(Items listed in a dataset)
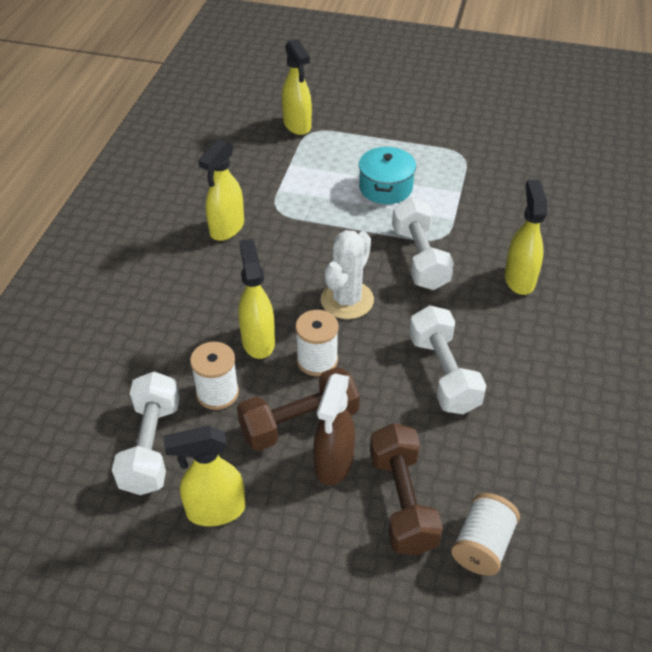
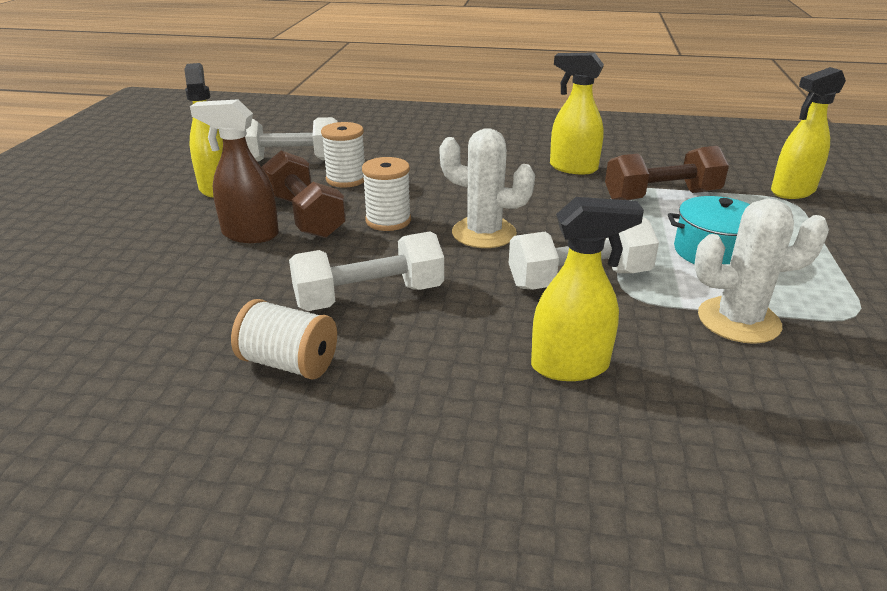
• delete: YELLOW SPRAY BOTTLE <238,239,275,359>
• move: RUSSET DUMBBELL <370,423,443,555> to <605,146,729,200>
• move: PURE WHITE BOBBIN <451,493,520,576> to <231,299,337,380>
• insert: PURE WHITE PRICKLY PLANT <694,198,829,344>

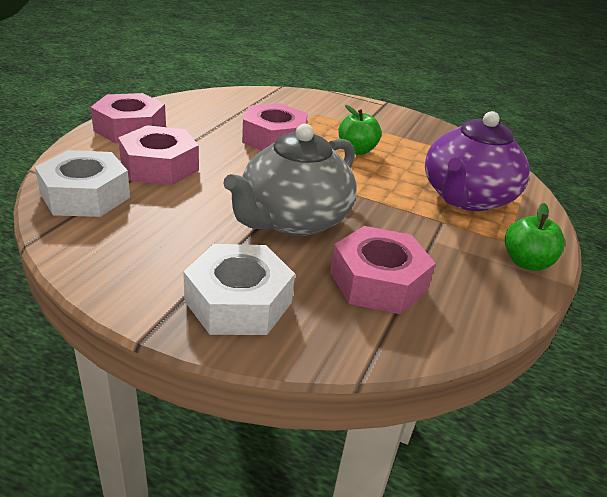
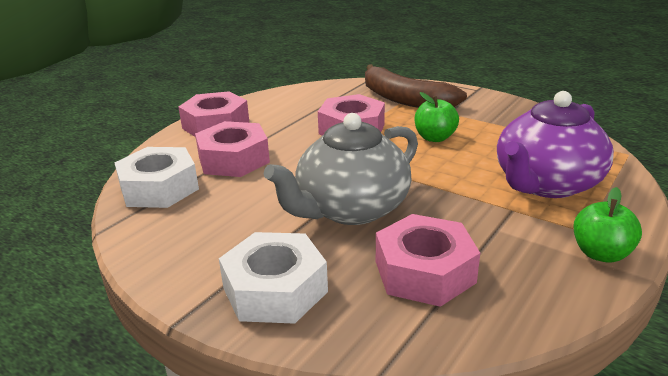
• insert: RUSSET BANANA <365,64,467,108>

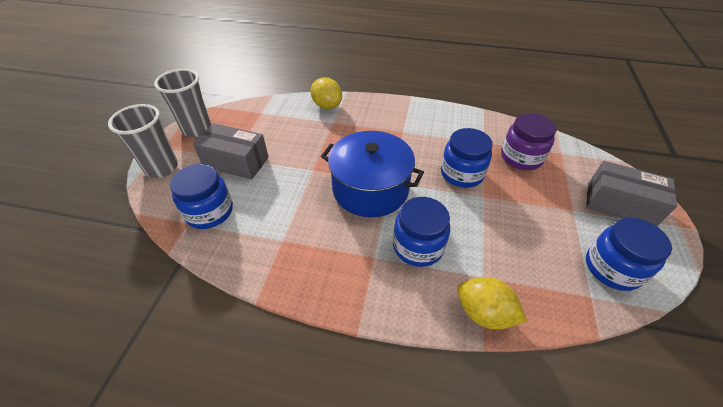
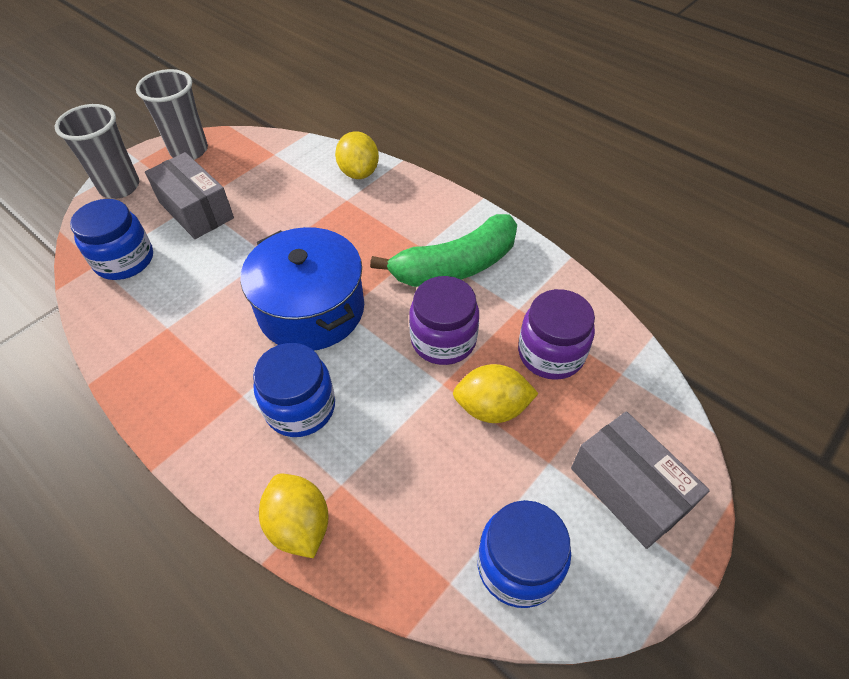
• recolor: COBALT JAM JAR <441,128,493,188> to ROYAL PURPLE JAM JAR <409,276,479,365>
• insert: LEAF-GREEN BANANA <370,214,517,287>
• insert: YELLOW LEMON <453,364,539,423>

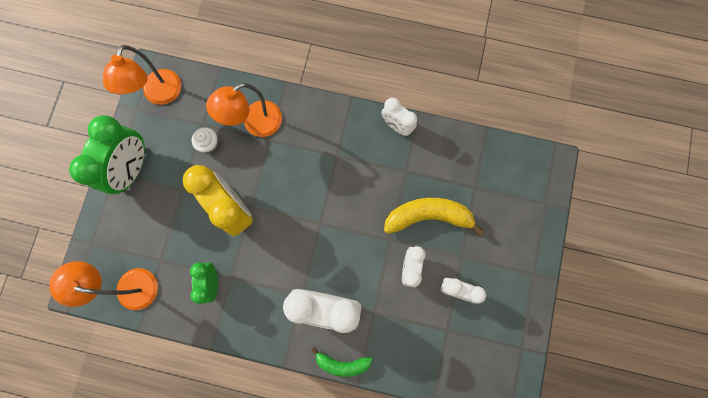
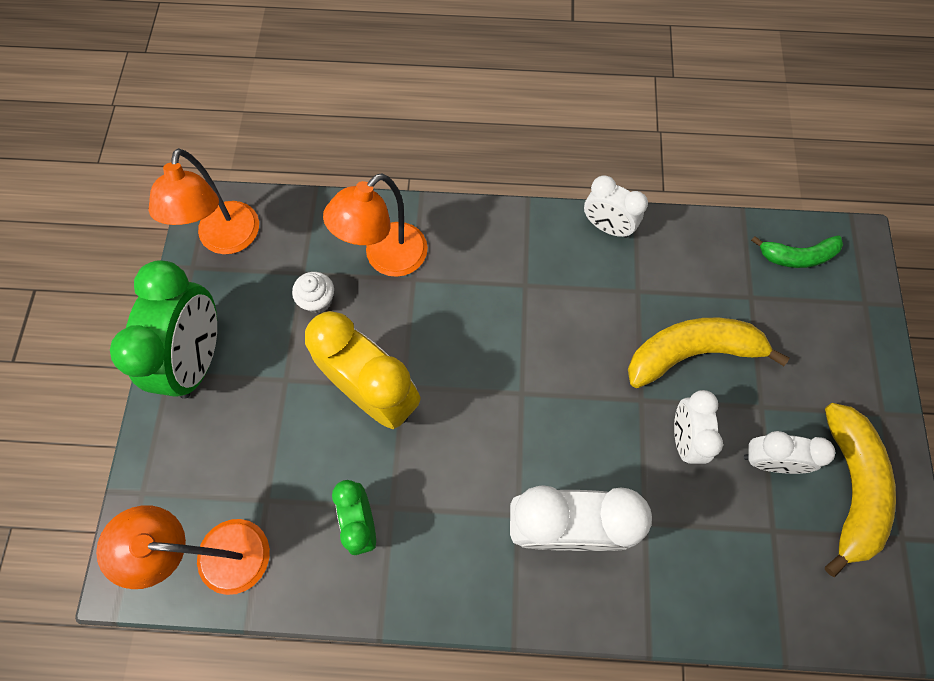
• move: LEAF-GREEN BANANA <311,347,373,377> to <751,235,843,268>
• insert: YELLOW BANANA <825,403,896,577>

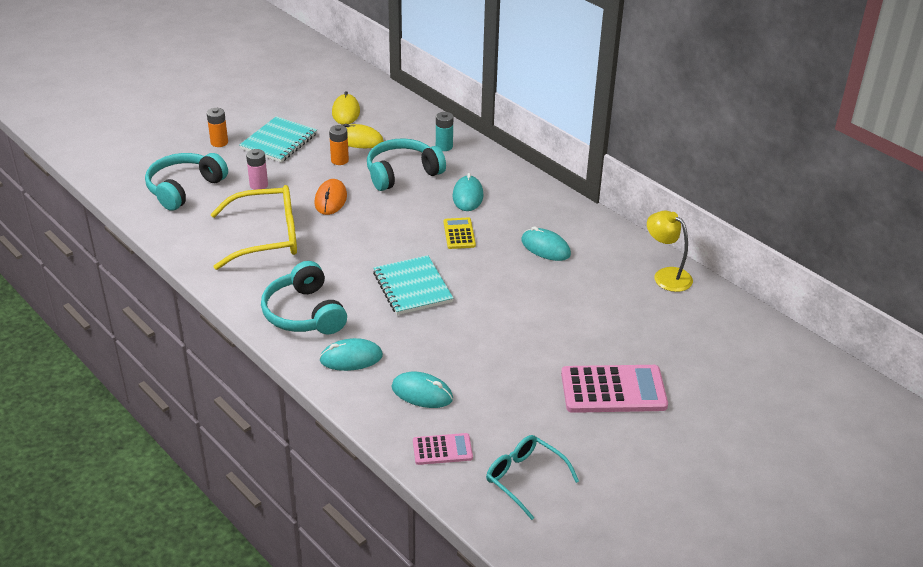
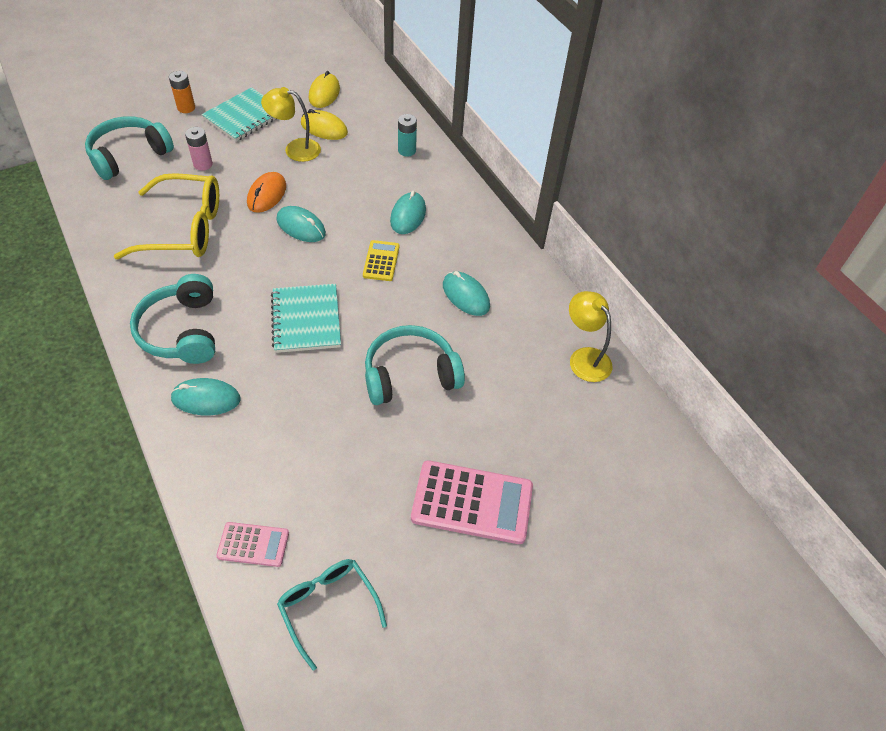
• replace: ORANGE-COLOURED AA BATTERY <329,125,349,165> to YELLOW LAMP <261,87,321,162>
• move: TEAL HEADPHONES <367,138,446,191> to <365,325,465,405>
• move: TEAL PC MOUSE <392,372,453,408> to <276,206,326,242>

» WHAT NEEDS TO BE DONE: Every line between the one containing "<370,423,443,555> to <605,146,729,200>" and the last line of the data above, both included, should be copied exactly, but not the pictures.

» FINAL ANSWER:
• move: RUSSET DUMBBELL <370,423,443,555> to <605,146,729,200>
• move: PURE WHITE BOBBIN <451,493,520,576> to <231,299,337,380>
• insert: PURE WHITE PRICKLY PLANT <694,198,829,344>

• insert: RUSSET BANANA <365,64,467,108>

• recolor: COBALT JAM JAR <441,128,493,188> to ROYAL PURPLE JAM JAR <409,276,479,365>
• insert: LEAF-GREEN BANANA <370,214,517,287>
• insert: YELLOW LEMON <453,364,539,423>

• move: LEAF-GREEN BANANA <311,347,373,377> to <751,235,843,268>
• insert: YELLOW BANANA <825,403,896,577>

• replace: ORANGE-COLOURED AA BATTERY <329,125,349,165> to YELLOW LAMP <261,87,321,162>
• move: TEAL HEADPHONES <367,138,446,191> to <365,325,465,405>
• move: TEAL PC MOUSE <392,372,453,408> to <276,206,326,242>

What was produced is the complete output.